>> Begin SUPPLIED ENTRIES
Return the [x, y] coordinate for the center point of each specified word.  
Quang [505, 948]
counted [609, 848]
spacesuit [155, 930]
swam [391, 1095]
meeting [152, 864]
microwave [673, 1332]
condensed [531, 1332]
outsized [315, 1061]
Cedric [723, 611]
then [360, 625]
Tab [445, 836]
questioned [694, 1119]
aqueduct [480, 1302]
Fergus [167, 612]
>> End SUPPLIED ENTRIES
▶ [TASK TO COMPLETE] Render every line of the listing above as a numbered list, leaving out any blank lines.

▶ [RESULT FOR THIS TASK]
1. Return the [x, y] coordinate for the center point of each specified word.  
2. Quang [505, 948]
3. counted [609, 848]
4. spacesuit [155, 930]
5. swam [391, 1095]
6. meeting [152, 864]
7. microwave [673, 1332]
8. condensed [531, 1332]
9. outsized [315, 1061]
10. Cedric [723, 611]
11. then [360, 625]
12. Tab [445, 836]
13. questioned [694, 1119]
14. aqueduct [480, 1302]
15. Fergus [167, 612]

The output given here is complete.